• ACTIVITY
Search the records for the string "green" and copy every line in which it appears.

• SUPPLIED MATERIAL
**********

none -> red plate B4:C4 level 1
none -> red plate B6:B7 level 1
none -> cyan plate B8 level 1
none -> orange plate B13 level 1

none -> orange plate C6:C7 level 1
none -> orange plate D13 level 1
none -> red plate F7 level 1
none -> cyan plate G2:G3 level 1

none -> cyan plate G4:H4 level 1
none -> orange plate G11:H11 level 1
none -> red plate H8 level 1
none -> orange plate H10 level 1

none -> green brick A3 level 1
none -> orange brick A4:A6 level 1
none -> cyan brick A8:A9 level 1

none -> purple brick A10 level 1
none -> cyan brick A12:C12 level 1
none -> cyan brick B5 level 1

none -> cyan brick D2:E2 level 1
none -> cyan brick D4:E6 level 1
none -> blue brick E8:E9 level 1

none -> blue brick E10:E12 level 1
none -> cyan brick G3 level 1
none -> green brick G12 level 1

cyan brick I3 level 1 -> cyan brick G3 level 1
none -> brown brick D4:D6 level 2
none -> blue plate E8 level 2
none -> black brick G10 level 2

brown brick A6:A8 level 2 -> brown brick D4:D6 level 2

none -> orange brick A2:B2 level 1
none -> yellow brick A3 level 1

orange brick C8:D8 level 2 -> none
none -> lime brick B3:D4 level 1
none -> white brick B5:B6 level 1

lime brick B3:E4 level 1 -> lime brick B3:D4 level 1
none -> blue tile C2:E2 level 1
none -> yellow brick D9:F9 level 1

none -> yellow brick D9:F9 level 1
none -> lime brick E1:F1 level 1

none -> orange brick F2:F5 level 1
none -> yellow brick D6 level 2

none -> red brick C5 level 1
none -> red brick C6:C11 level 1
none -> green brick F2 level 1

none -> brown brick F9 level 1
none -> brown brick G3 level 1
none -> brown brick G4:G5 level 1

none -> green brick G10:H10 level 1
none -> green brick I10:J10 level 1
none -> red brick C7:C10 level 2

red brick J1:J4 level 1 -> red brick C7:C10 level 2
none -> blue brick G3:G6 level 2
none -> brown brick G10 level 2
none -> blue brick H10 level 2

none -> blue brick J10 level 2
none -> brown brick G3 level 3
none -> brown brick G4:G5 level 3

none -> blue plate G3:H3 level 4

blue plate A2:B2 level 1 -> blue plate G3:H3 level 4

**********

• SOLUTION FOR THIS EXERCISE
none -> green brick A3 level 1
none -> green brick G12 level 1
none -> green brick F2 level 1
none -> green brick G10:H10 level 1
none -> green brick I10:J10 level 1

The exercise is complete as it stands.